• **Task**
Only those lines in the data below from the line containing "camera: 25 degrees left, 10 degrees down" through the line containing "(854, 480) = (492, 428): orange key -> none", both included, should be restated word for word.

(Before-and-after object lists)
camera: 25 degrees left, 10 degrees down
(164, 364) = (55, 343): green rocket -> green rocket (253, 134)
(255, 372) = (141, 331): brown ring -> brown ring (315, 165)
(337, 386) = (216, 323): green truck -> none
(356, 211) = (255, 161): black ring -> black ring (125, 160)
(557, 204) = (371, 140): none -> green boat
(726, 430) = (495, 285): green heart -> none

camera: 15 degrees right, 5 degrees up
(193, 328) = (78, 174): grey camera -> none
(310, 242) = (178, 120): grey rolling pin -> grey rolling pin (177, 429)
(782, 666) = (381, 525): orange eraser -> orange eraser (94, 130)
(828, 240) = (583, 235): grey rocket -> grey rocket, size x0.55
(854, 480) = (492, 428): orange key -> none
...
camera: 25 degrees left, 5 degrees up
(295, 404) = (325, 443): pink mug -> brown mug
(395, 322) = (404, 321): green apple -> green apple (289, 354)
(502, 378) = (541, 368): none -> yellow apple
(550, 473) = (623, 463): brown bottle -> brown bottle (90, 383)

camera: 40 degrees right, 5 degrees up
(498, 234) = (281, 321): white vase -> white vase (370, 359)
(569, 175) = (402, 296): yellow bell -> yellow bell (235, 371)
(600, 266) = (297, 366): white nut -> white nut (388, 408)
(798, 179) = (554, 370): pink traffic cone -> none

• **Solution for this task**
camera: 25 degrees left, 10 degrees down
(164, 364) = (55, 343): green rocket -> green rocket (253, 134)
(255, 372) = (141, 331): brown ring -> brown ring (315, 165)
(337, 386) = (216, 323): green truck -> none
(356, 211) = (255, 161): black ring -> black ring (125, 160)
(557, 204) = (371, 140): none -> green boat
(726, 430) = (495, 285): green heart -> none

camera: 15 degrees right, 5 degrees up
(193, 328) = (78, 174): grey camera -> none
(310, 242) = (178, 120): grey rolling pin -> grey rolling pin (177, 429)
(782, 666) = (381, 525): orange eraser -> orange eraser (94, 130)
(828, 240) = (583, 235): grey rocket -> grey rocket, size x0.55
(854, 480) = (492, 428): orange key -> none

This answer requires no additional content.